**Supplied data:**

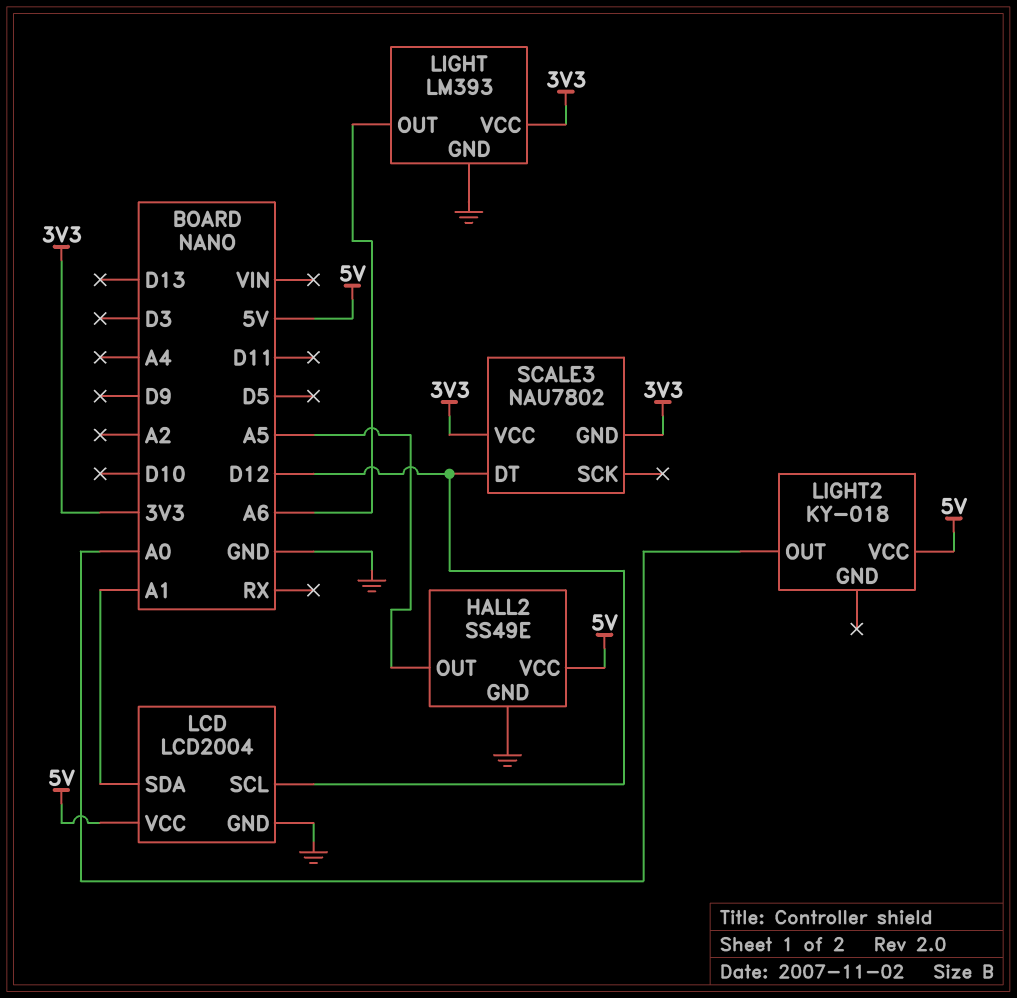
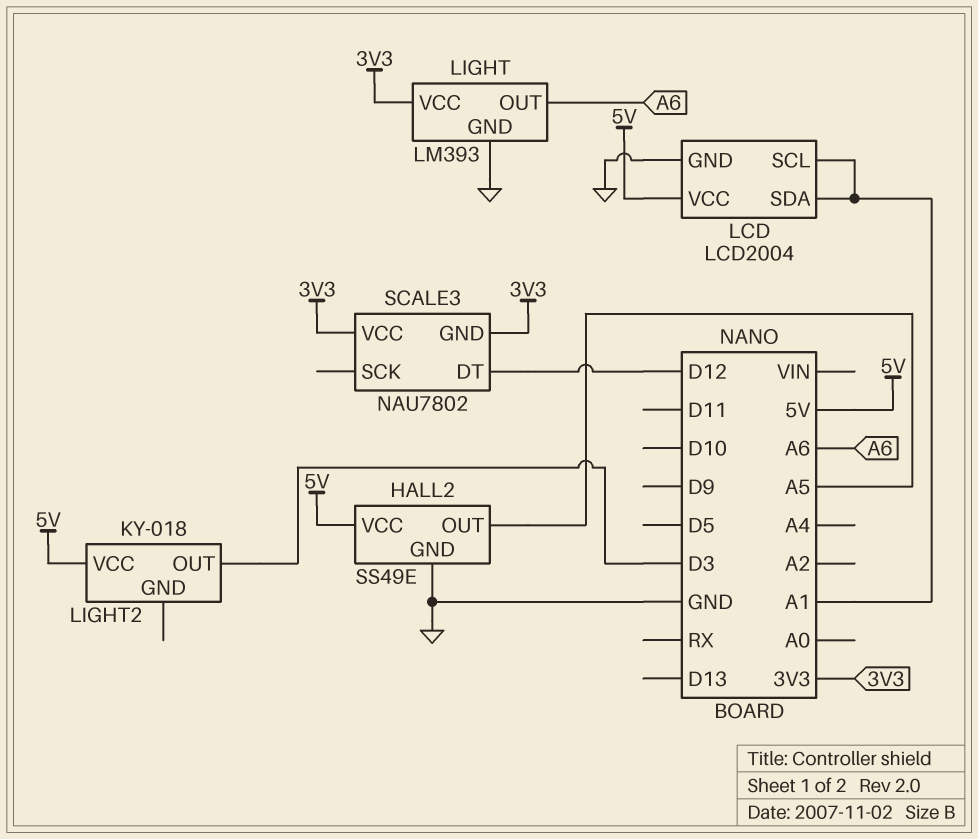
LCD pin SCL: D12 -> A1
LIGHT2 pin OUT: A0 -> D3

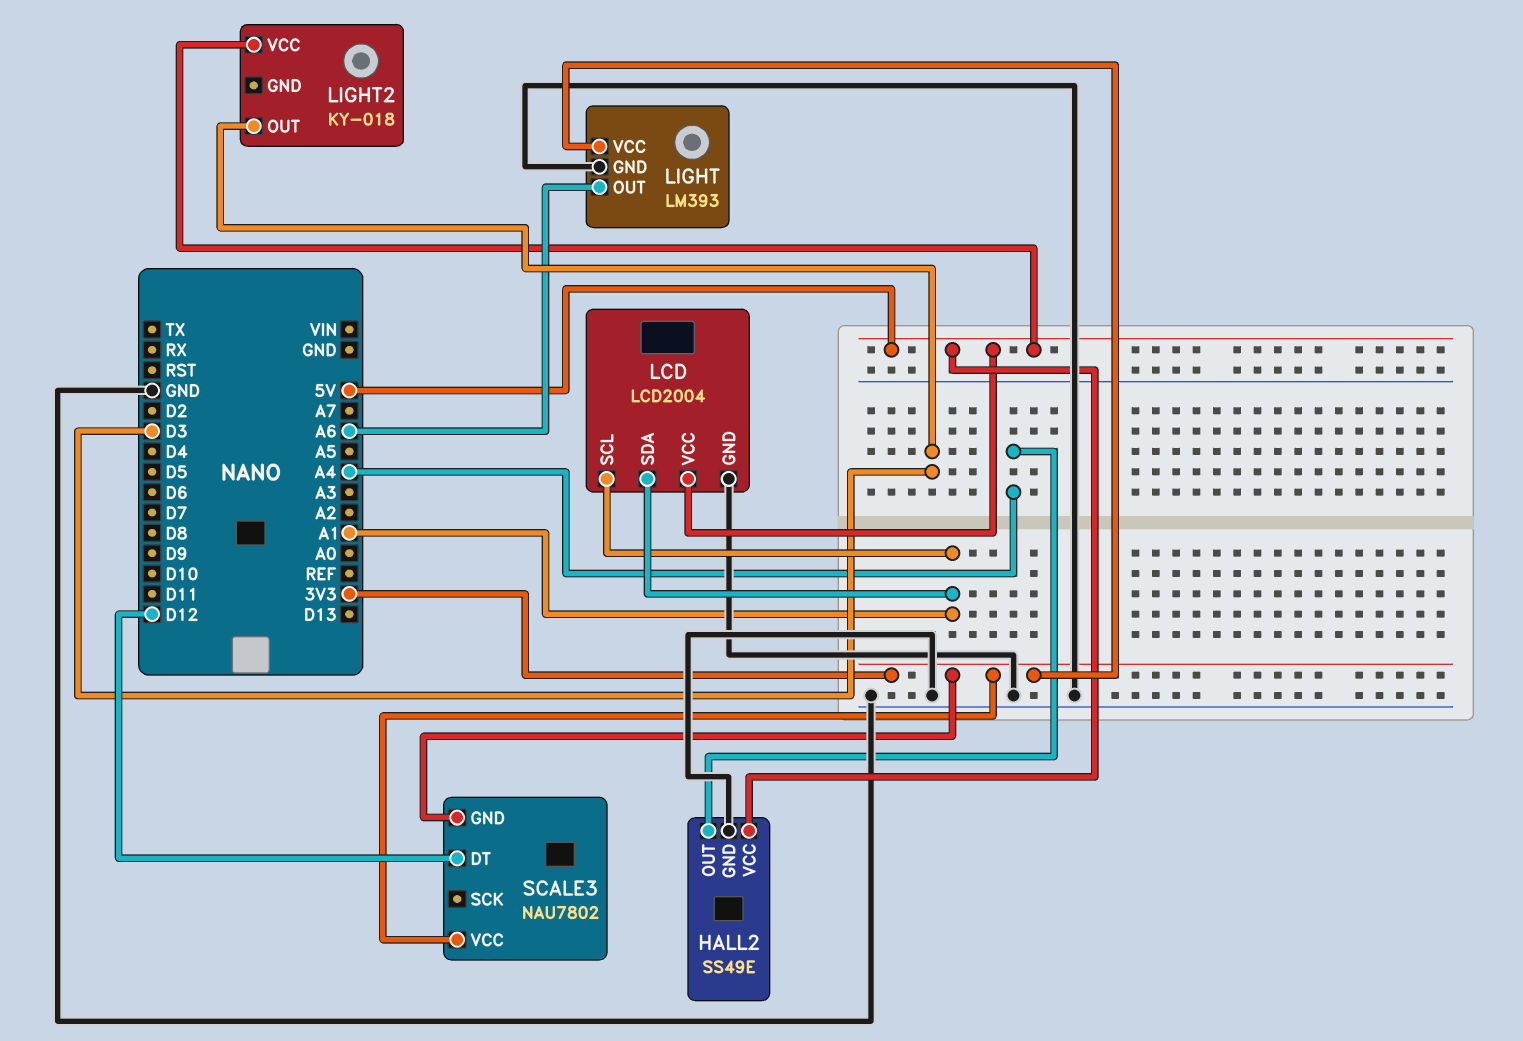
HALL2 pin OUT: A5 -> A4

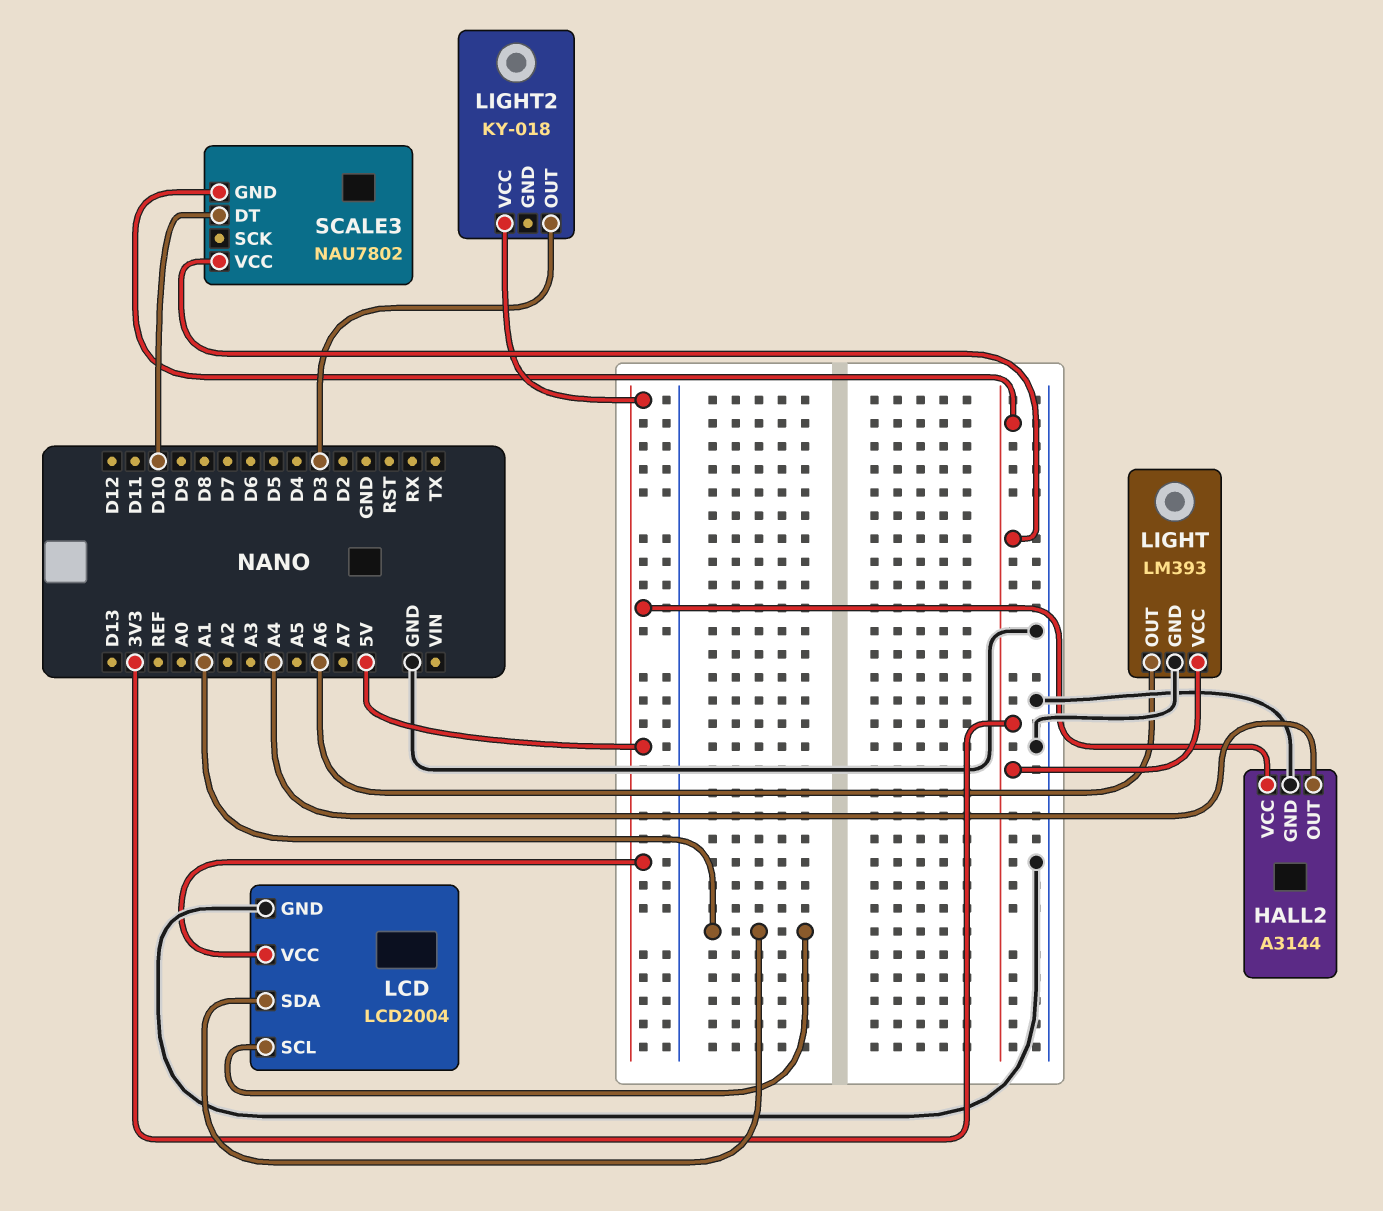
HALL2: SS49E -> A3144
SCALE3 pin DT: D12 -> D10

**Aim of the exercise:** Leaving every picture out, write out exactly the lines from the one that holds "LIGHT2 pin OUT: A0 -> D3" through the end of the listing, both included.

**Result for this task:**
LIGHT2 pin OUT: A0 -> D3

HALL2 pin OUT: A5 -> A4

HALL2: SS49E -> A3144
SCALE3 pin DT: D12 -> D10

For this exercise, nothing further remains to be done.